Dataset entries
=====

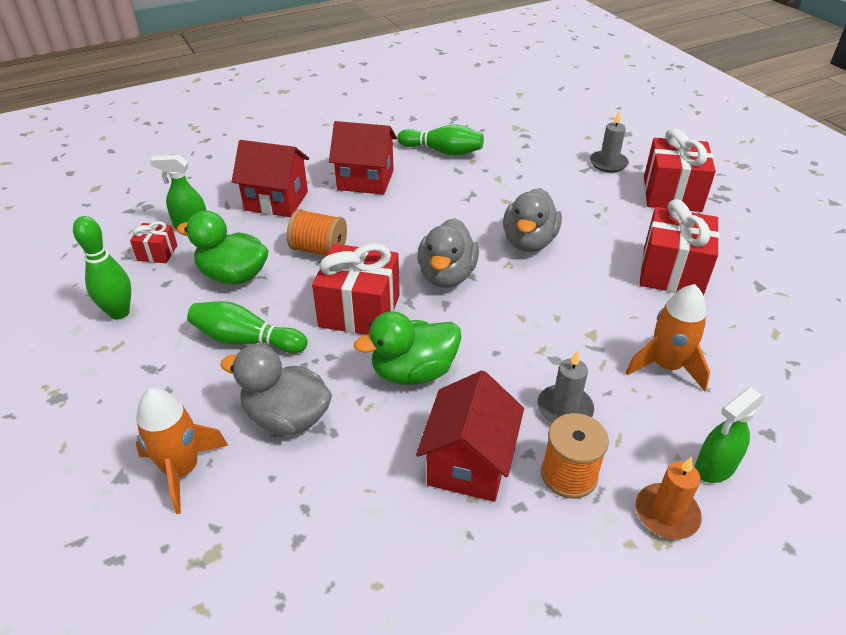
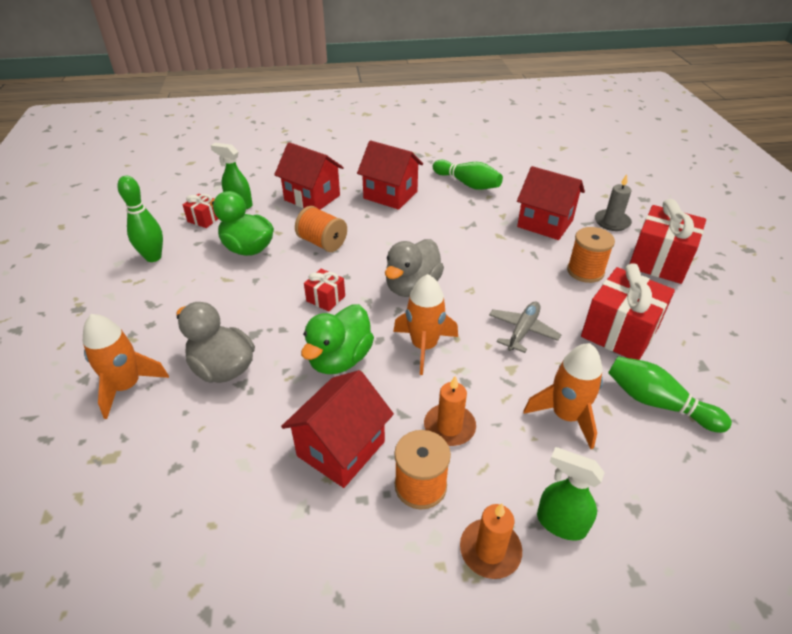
camera: 20 degrees right, 0 degrees up
(246, 340) = (228, 300): green bowling pin -> green bowling pin (657, 403)
(359, 311) = (325, 298): red gift -> red gift, size x0.50
(413, 372) = (340, 359): green duck -> green duck turned 60 degrees counterclockwise
(494, 335) = (424, 346): none -> orange rocket
(529, 242) = (499, 275): grey duck -> none
(545, 178) = (545, 223): none -> red house
(564, 409) = (449, 427): grey candle -> orange candle
(582, 294) = (523, 331): none -> grey plane
(609, 219) = (585, 271): none -> orange spool
(714, 467) = (560, 523): green spray bottle -> green spray bottle turned 45 degrees clockwise

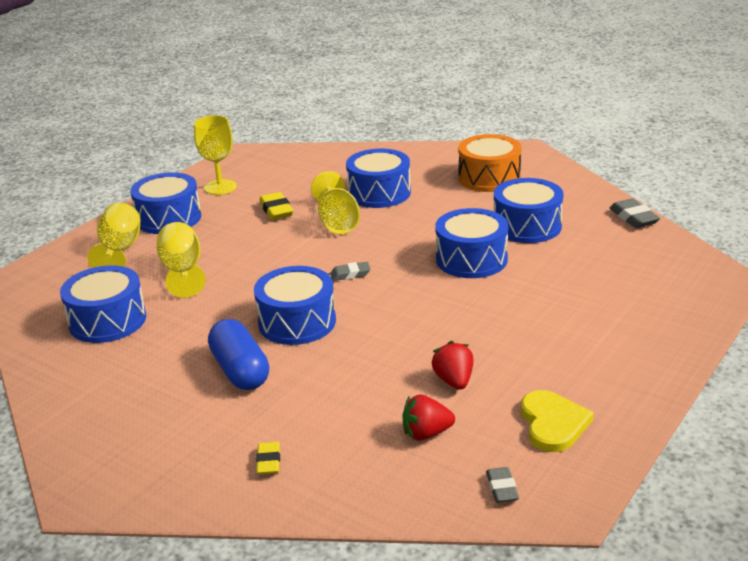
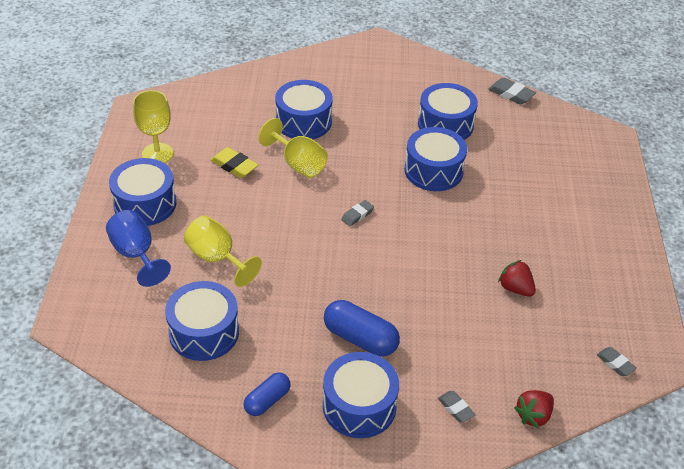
camera: 35 degrees left, 15 degrees up
(99, 389) = (267, 400): none -> blue capsule
(120, 250) = (136, 254): yellow goblet -> blue goblet
(268, 461) = (455, 408): yellow eraser -> grey eraser
(297, 322) = (360, 277): blue drum -> blue drum (359, 406)
(426, 433) = (535, 340): red strawberry -> red strawberry (533, 415)
(489, 178) = (376, 81): orange drum -> none
(553, 423) = (603, 299): yellow heart -> none

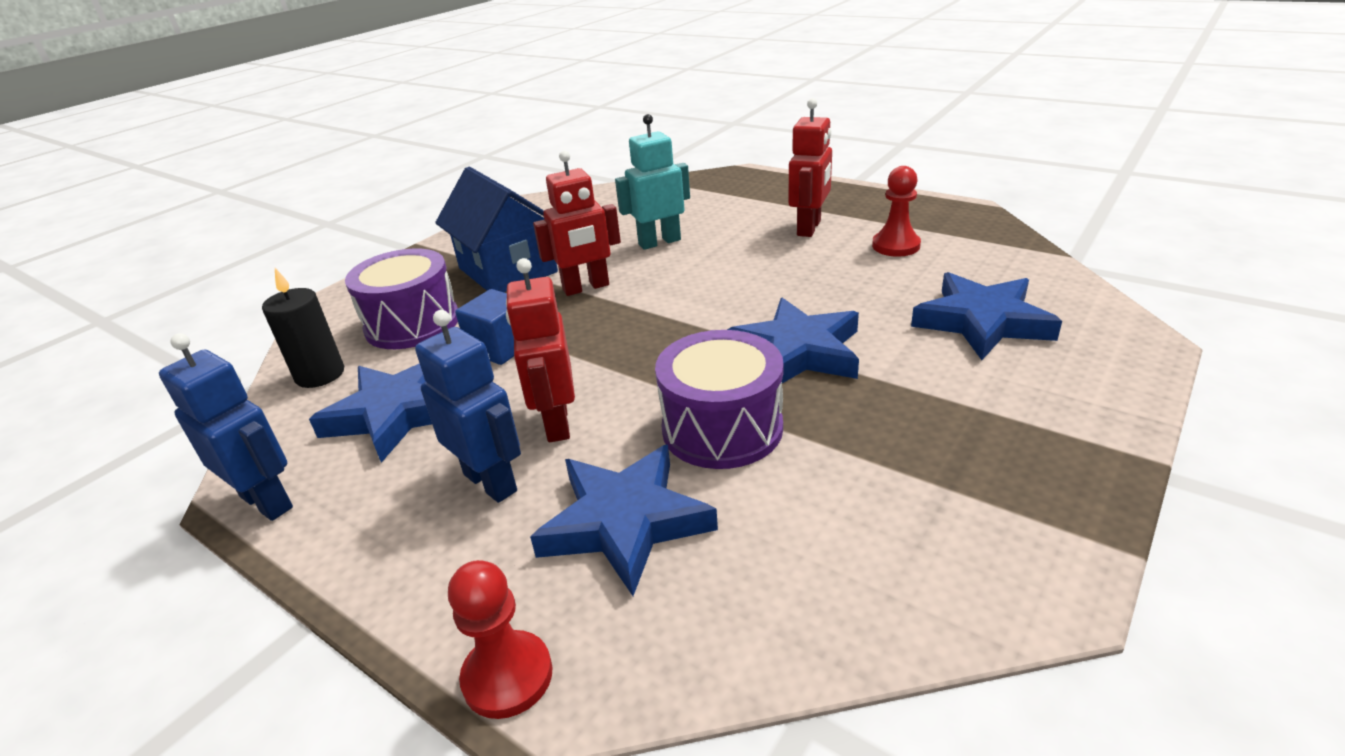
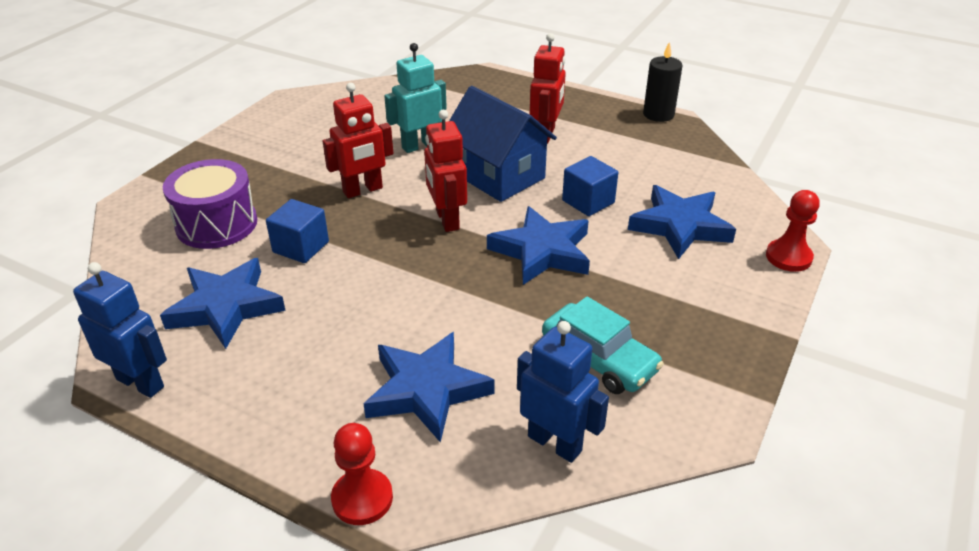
camera: 10 degrees left, 5 degrees up
(320, 374) = (148, 272): black candle -> black candle (658, 114)
(491, 482) = (319, 362): blue robot -> blue robot (555, 443)
(508, 270) = (290, 171): blue house -> blue house (498, 175)
(556, 423) = (361, 314): red robot -> red robot (446, 220)
(722, 428) = (490, 316): purple drum -> none
(859, 296) = (588, 202): none -> blue cube
(870, 487) = (599, 359): none -> turquoise car
(896, 246) = (616, 154): red pawn -> red pawn (788, 257)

=====

**What is being asked**. When the line with "(529, 242) = (499, 275): grey duck -> none" is reached in the data above, start copying there, and copy each line exactly until the line with "(714, 467) = (560, 523): green" has been copied; copy nothing else.

**Task answer**.
(529, 242) = (499, 275): grey duck -> none
(545, 178) = (545, 223): none -> red house
(564, 409) = (449, 427): grey candle -> orange candle
(582, 294) = (523, 331): none -> grey plane
(609, 219) = (585, 271): none -> orange spool
(714, 467) = (560, 523): green spray bottle -> green spray bottle turned 45 degrees clockwise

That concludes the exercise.